▶ What you have to do
Only the lines below between the ones containing "white ring: 1 -> 5" and "turquoise vase: 2 -> 0", inclusive, are to be reproduced, each exactly as it stands.

▶ Supplied information
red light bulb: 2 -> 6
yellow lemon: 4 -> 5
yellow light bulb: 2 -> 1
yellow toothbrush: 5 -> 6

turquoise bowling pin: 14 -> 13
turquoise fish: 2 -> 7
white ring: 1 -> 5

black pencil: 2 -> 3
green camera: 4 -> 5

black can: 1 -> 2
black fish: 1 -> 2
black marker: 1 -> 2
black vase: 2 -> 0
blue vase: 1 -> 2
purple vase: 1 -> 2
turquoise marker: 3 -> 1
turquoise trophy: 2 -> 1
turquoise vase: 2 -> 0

==

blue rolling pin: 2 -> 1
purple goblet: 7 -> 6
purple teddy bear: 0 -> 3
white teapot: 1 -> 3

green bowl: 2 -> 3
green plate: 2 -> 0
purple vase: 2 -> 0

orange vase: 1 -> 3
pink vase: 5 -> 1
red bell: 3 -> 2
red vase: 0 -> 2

* * *

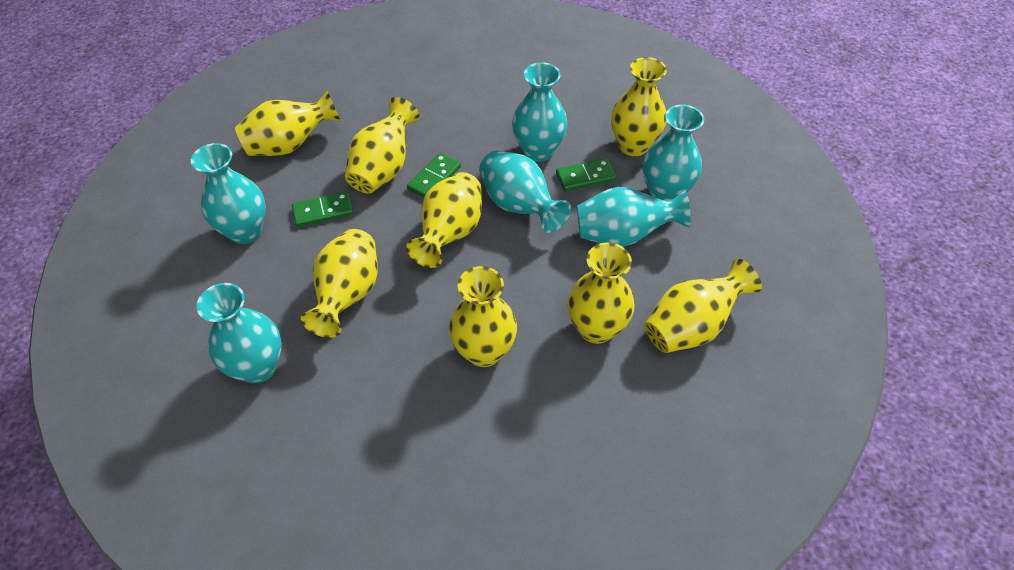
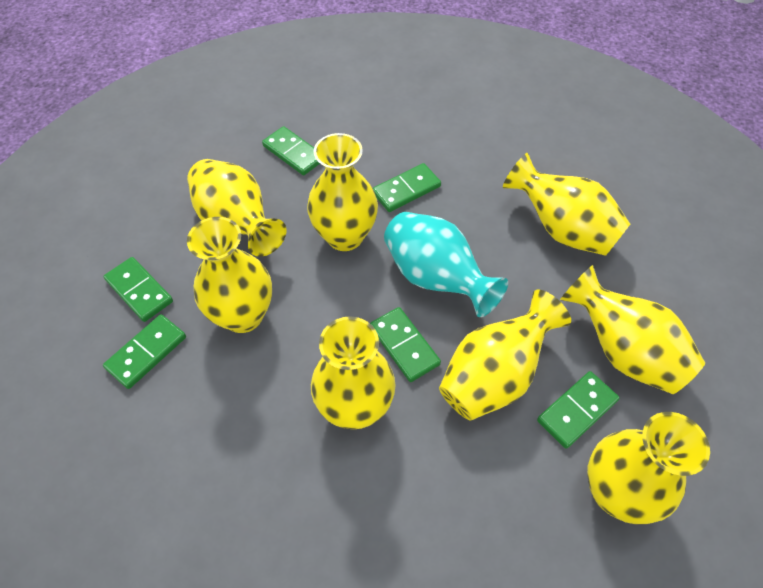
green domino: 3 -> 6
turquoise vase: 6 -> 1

▶ Problem solution
white ring: 1 -> 5

black pencil: 2 -> 3
green camera: 4 -> 5

black can: 1 -> 2
black fish: 1 -> 2
black marker: 1 -> 2
black vase: 2 -> 0
blue vase: 1 -> 2
purple vase: 1 -> 2
turquoise marker: 3 -> 1
turquoise trophy: 2 -> 1
turquoise vase: 2 -> 0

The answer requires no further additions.